## Work request
Omit every picture, then give all the entries again exactly.

## Source records
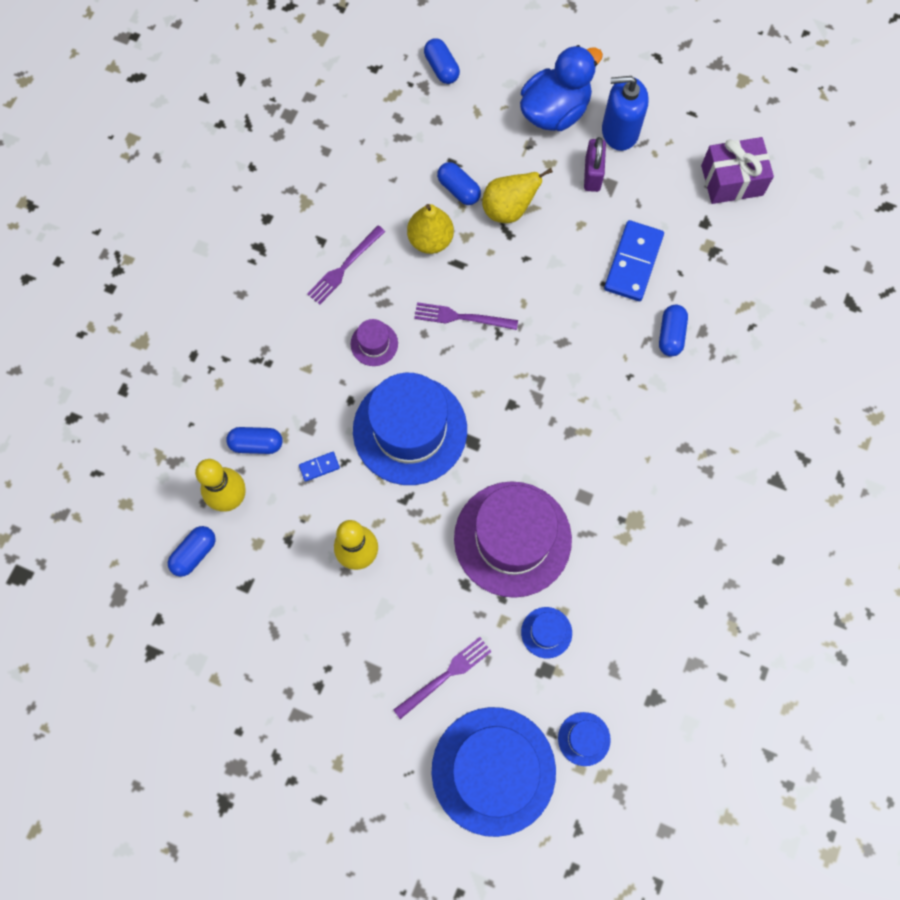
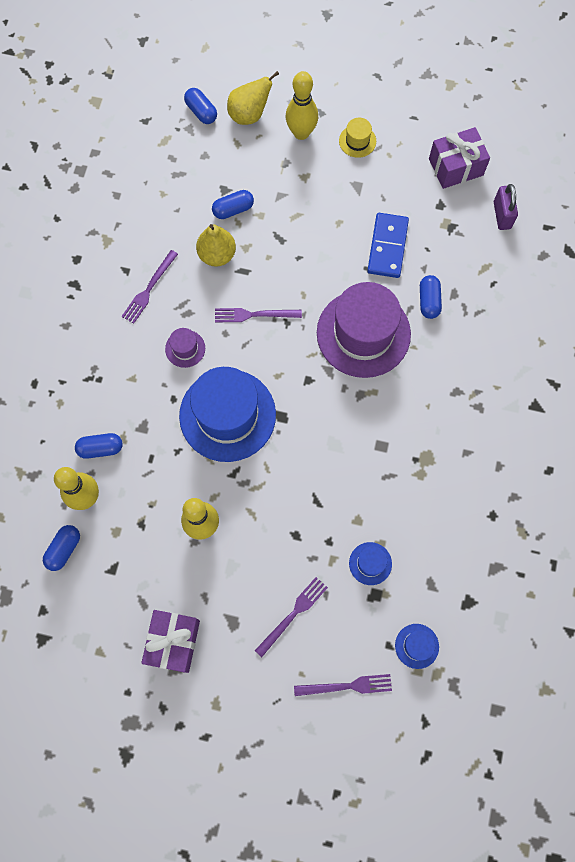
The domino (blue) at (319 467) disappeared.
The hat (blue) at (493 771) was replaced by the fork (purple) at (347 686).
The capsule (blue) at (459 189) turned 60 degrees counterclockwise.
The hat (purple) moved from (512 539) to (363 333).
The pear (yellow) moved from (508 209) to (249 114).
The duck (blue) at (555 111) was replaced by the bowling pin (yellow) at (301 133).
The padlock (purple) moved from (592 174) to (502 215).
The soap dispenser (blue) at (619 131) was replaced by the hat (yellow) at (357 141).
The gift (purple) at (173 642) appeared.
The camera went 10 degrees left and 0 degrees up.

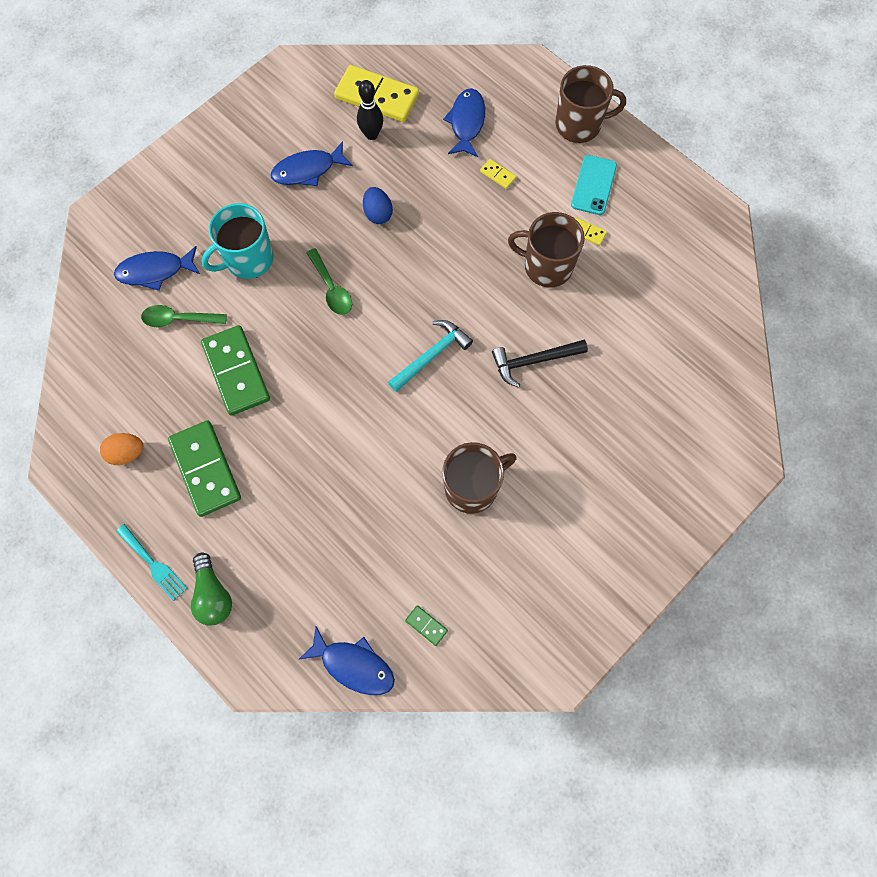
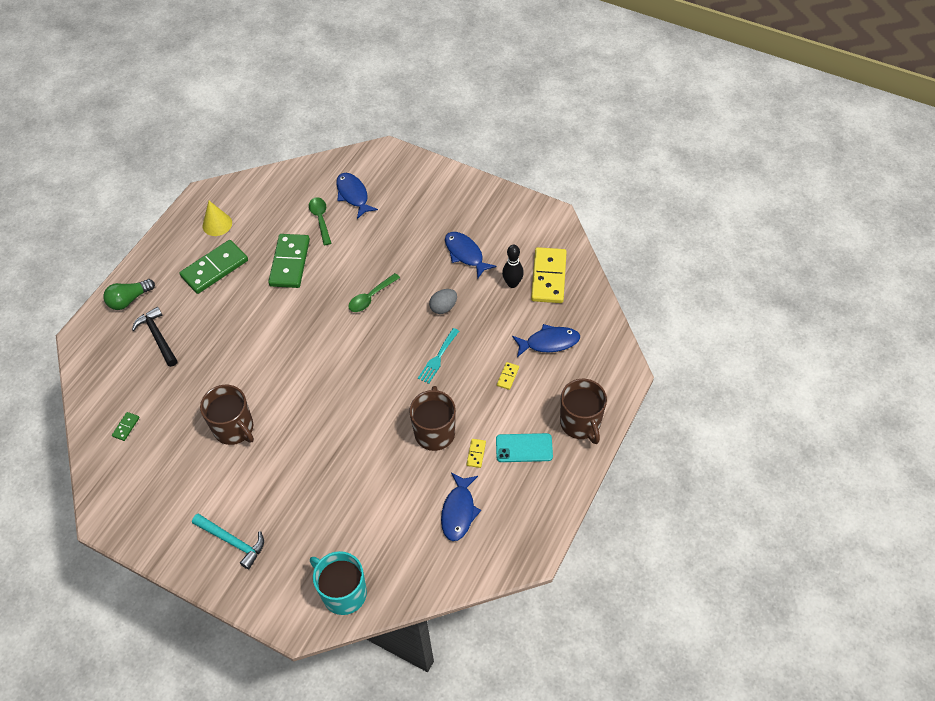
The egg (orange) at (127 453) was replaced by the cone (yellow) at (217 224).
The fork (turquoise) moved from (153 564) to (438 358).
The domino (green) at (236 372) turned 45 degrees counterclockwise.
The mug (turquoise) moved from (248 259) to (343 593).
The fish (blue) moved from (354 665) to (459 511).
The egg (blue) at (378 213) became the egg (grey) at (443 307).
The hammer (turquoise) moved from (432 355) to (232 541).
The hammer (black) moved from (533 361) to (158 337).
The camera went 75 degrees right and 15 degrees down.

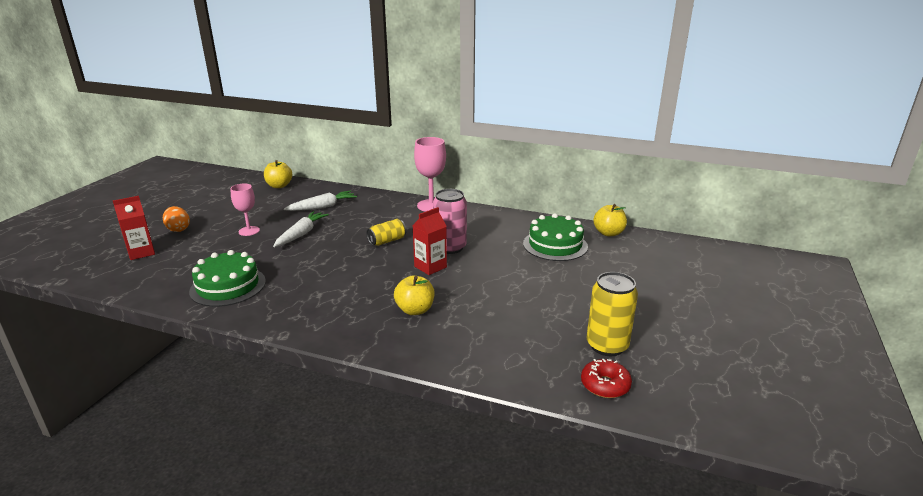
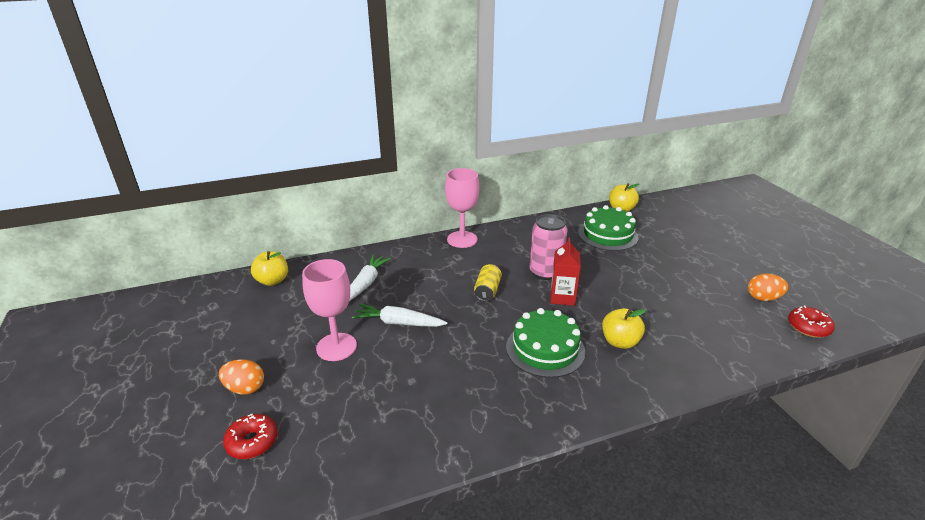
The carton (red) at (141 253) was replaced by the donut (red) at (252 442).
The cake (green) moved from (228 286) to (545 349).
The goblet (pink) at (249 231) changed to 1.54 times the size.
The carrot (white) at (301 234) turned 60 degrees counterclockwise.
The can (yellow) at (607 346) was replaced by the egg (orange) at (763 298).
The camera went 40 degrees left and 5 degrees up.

## Reply to the task
The domino (blue) at (319 467) disappeared.
The hat (blue) at (493 771) was replaced by the fork (purple) at (347 686).
The capsule (blue) at (459 189) turned 60 degrees counterclockwise.
The hat (purple) moved from (512 539) to (363 333).
The pear (yellow) moved from (508 209) to (249 114).
The duck (blue) at (555 111) was replaced by the bowling pin (yellow) at (301 133).
The padlock (purple) moved from (592 174) to (502 215).
The soap dispenser (blue) at (619 131) was replaced by the hat (yellow) at (357 141).
The gift (purple) at (173 642) appeared.
The camera went 10 degrees left and 0 degrees up.

The egg (orange) at (127 453) was replaced by the cone (yellow) at (217 224).
The fork (turquoise) moved from (153 564) to (438 358).
The domino (green) at (236 372) turned 45 degrees counterclockwise.
The mug (turquoise) moved from (248 259) to (343 593).
The fish (blue) moved from (354 665) to (459 511).
The egg (blue) at (378 213) became the egg (grey) at (443 307).
The hammer (turquoise) moved from (432 355) to (232 541).
The hammer (black) moved from (533 361) to (158 337).
The camera went 75 degrees right and 15 degrees down.

The carton (red) at (141 253) was replaced by the donut (red) at (252 442).
The cake (green) moved from (228 286) to (545 349).
The goblet (pink) at (249 231) changed to 1.54 times the size.
The carrot (white) at (301 234) turned 60 degrees counterclockwise.
The can (yellow) at (607 346) was replaced by the egg (orange) at (763 298).
The camera went 40 degrees left and 5 degrees up.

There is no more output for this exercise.